▸ **Directions**:
Locate each line with the string "DGND" in the listing below and copy it.
***
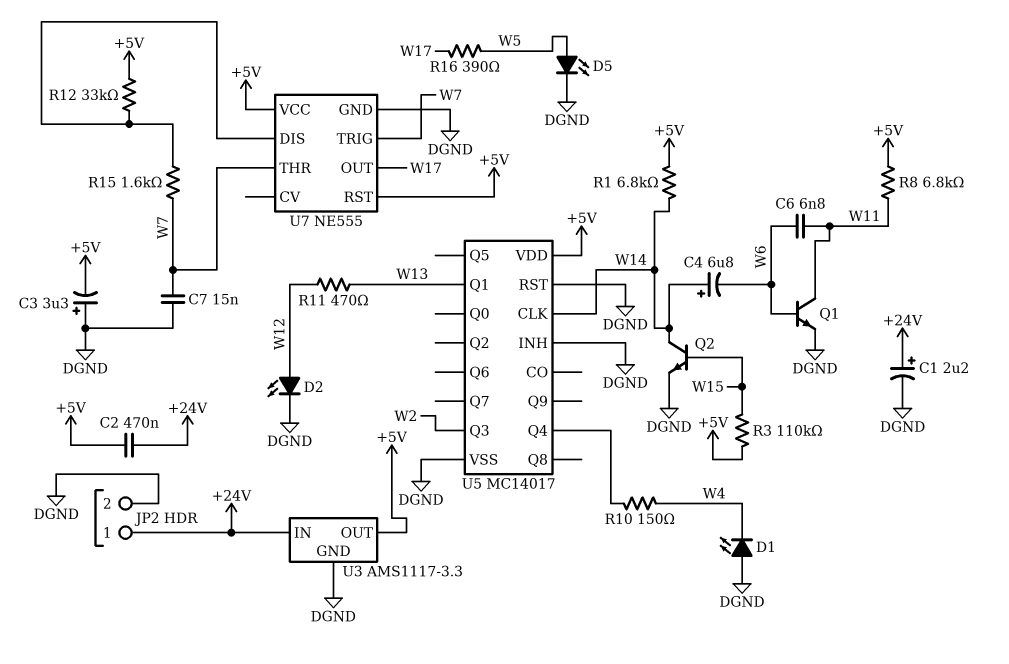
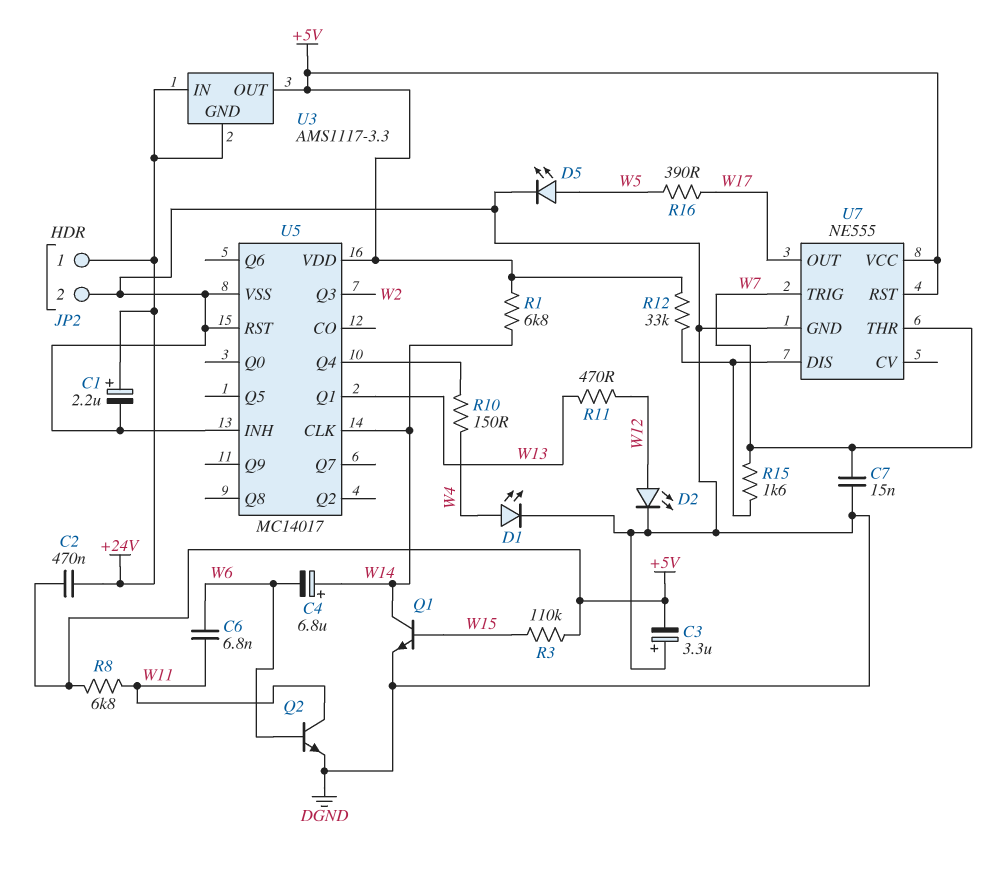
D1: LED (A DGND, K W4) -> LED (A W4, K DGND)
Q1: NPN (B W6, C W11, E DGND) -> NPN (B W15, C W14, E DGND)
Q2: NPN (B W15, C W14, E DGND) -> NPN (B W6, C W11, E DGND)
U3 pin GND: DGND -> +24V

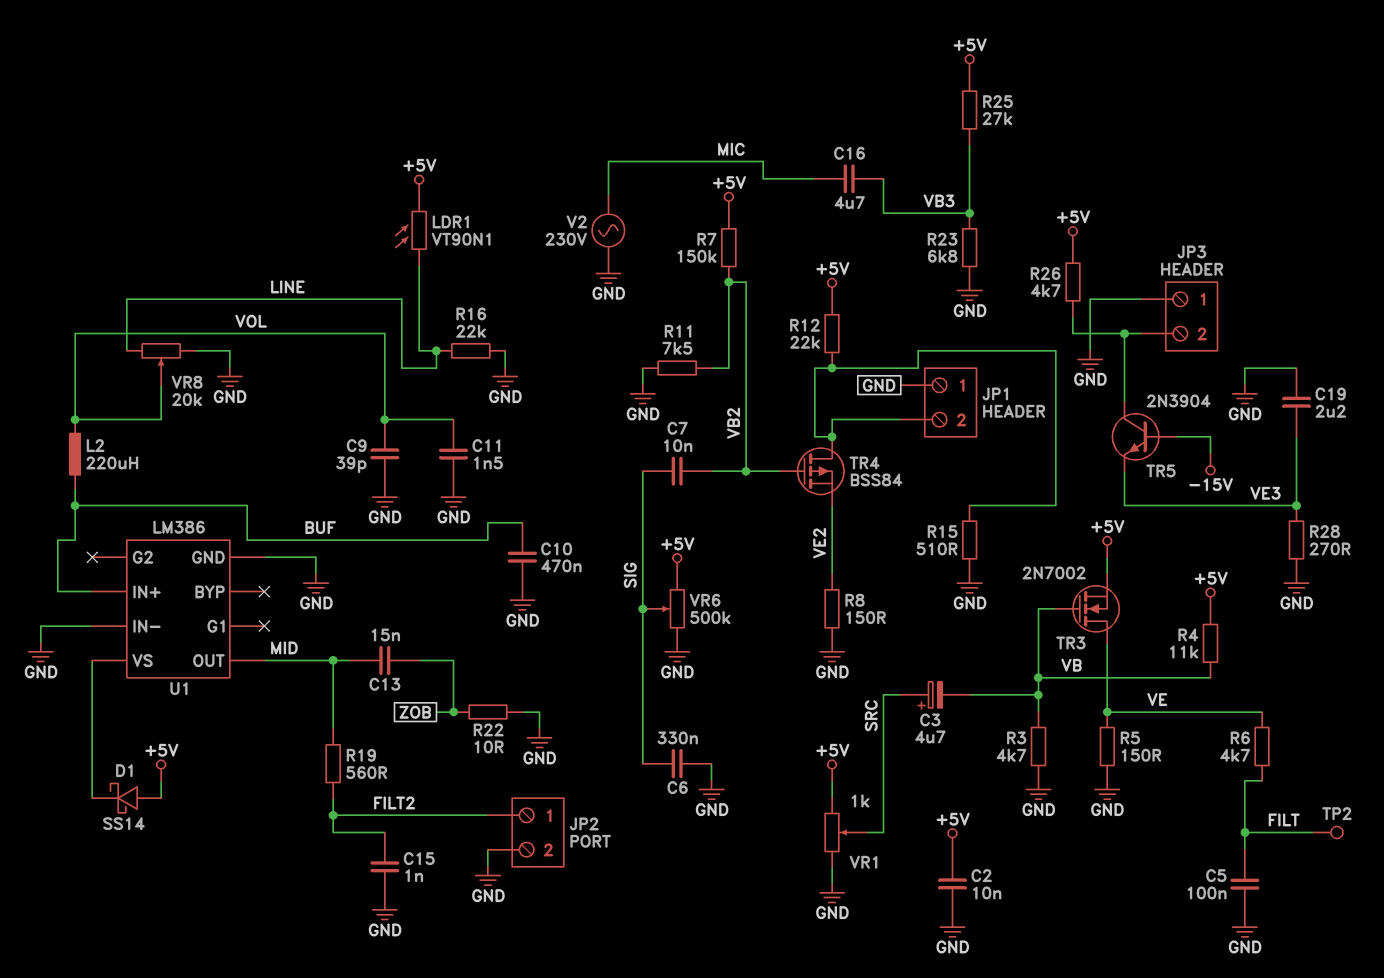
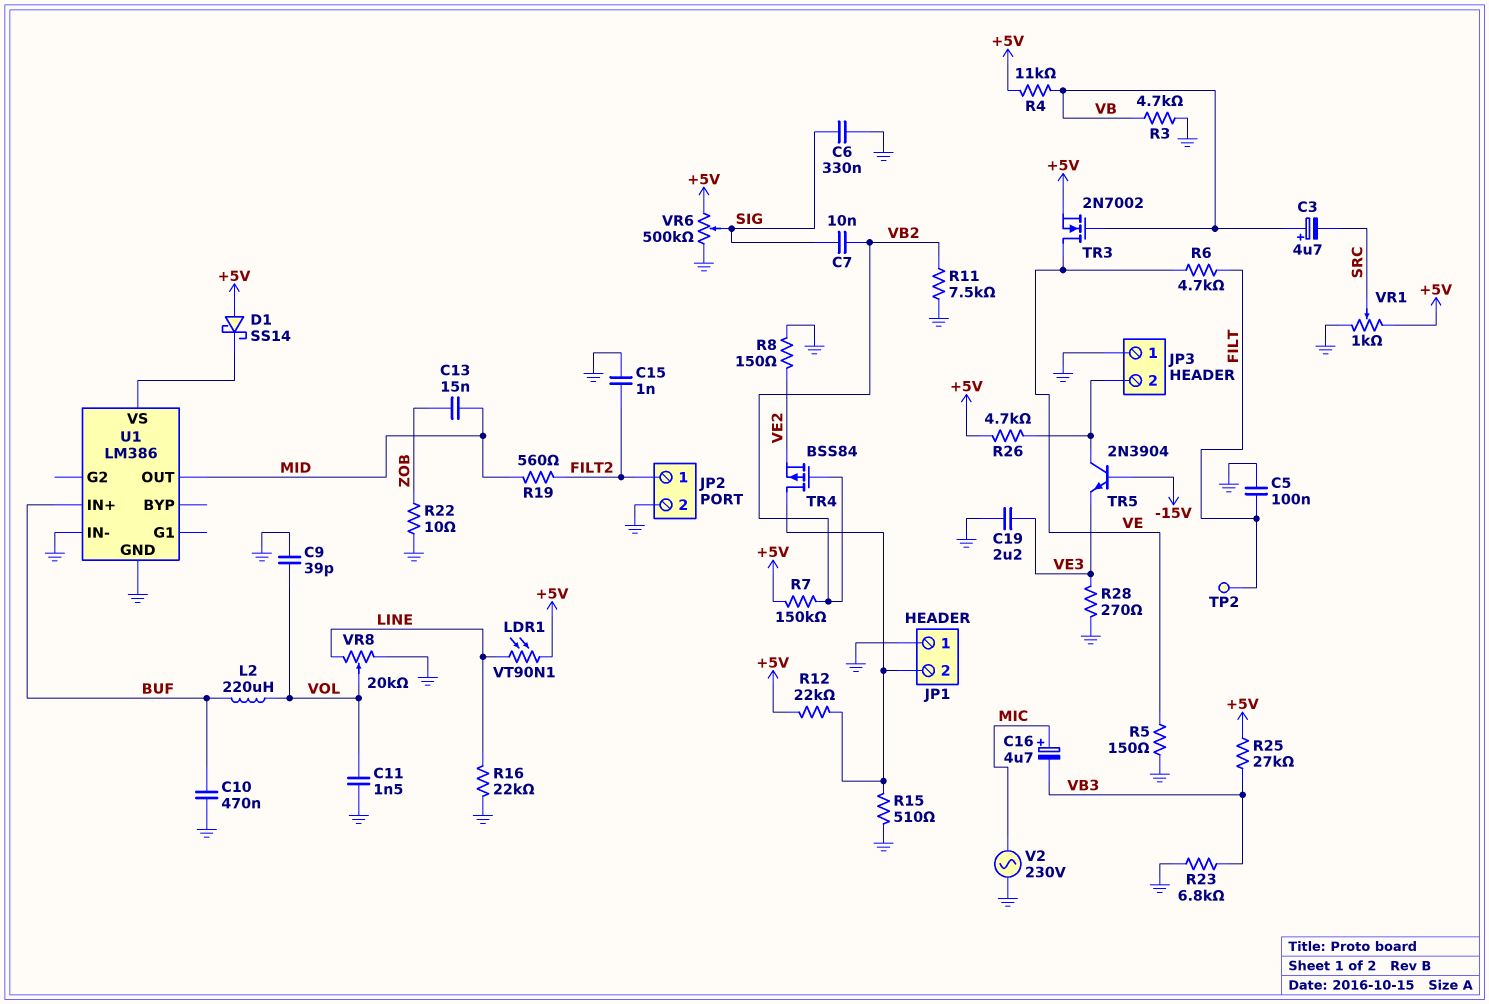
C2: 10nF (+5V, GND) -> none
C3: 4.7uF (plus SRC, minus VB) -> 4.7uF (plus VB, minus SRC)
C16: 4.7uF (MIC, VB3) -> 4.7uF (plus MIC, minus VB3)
***
▸ **Solution below**:
D1: LED (A DGND, K W4) -> LED (A W4, K DGND)
Q1: NPN (B W6, C W11, E DGND) -> NPN (B W15, C W14, E DGND)
Q2: NPN (B W15, C W14, E DGND) -> NPN (B W6, C W11, E DGND)
U3 pin GND: DGND -> +24V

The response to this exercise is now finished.